### What you should do
Each line in the records below, from the one that contains "pink line: (523, 632) -> (719, 750), moved" to the one that contains "red pentagon: (220, 1059)", should be reproduced exactly, the first and last included.

### The input

━━━━━━━━━━━━━━━━━━━━━━━━━━━━━━

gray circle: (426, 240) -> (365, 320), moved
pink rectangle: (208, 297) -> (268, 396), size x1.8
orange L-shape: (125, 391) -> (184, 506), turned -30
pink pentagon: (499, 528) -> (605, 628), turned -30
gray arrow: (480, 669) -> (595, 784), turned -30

━━━━━━━━━━━━━━━━━━━━━━━━━━━━━━

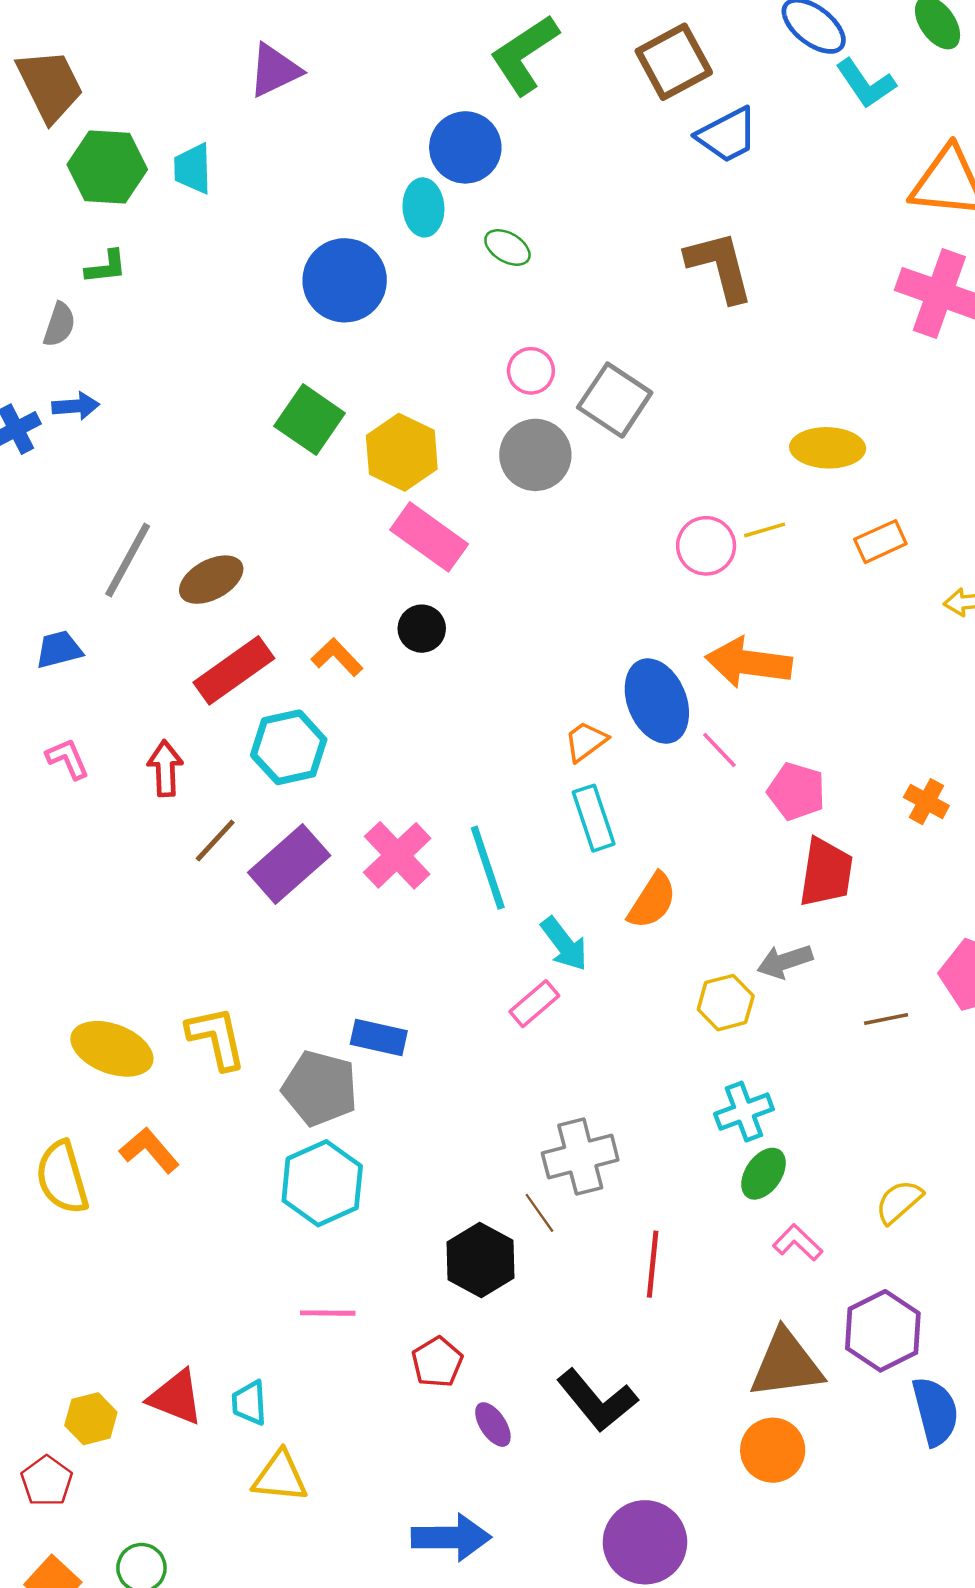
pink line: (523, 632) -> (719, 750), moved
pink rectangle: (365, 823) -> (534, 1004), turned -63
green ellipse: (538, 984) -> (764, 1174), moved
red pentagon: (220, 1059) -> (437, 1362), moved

━━━━━━━━━━━━━━━━━━━━━━━━━━━━━━

### Result of the exercise
pink line: (523, 632) -> (719, 750), moved
pink rectangle: (365, 823) -> (534, 1004), turned -63
green ellipse: (538, 984) -> (764, 1174), moved
red pentagon: (220, 1059) -> (437, 1362), moved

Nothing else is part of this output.